=== MATERIAL TO PROCESS ===

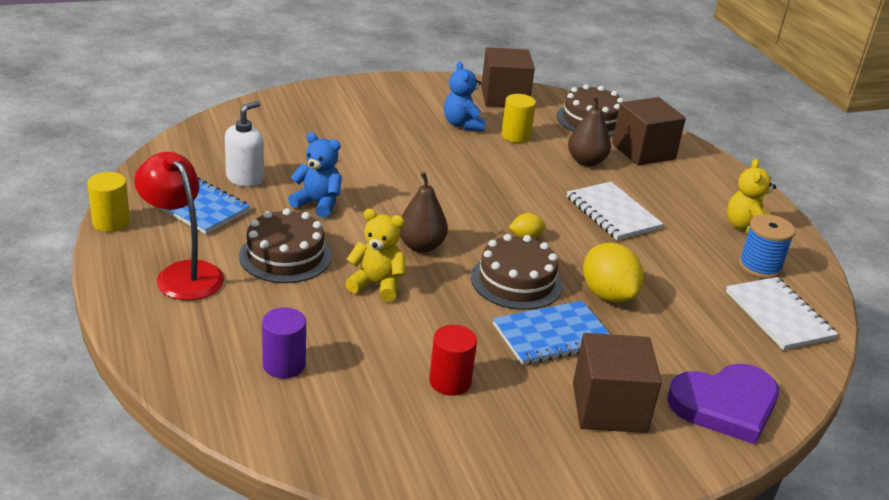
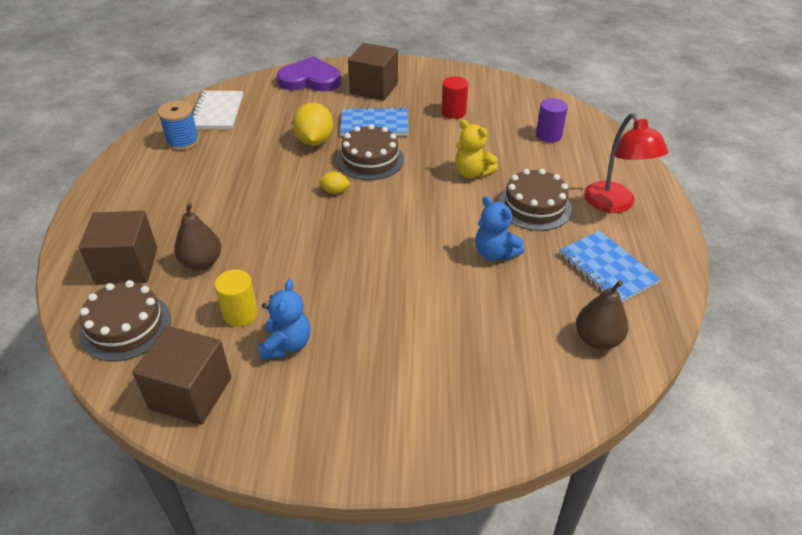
camera: 155 degrees left, 10 degrees up
(111, 222) = (681, 262): yellow cylinder -> none
(245, 178) = (559, 296): white soap dispenser -> none
(421, 246) = (424, 197): brown pear -> brown pear (597, 339)
(612, 213) = (241, 201): white notebook -> none
(746, 228) = (148, 170): yellow teddy bear -> none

===

Please copy every record above exactly, but leave the pictures out.

camera: 155 degrees left, 10 degrees up
(111, 222) = (681, 262): yellow cylinder -> none
(245, 178) = (559, 296): white soap dispenser -> none
(421, 246) = (424, 197): brown pear -> brown pear (597, 339)
(612, 213) = (241, 201): white notebook -> none
(746, 228) = (148, 170): yellow teddy bear -> none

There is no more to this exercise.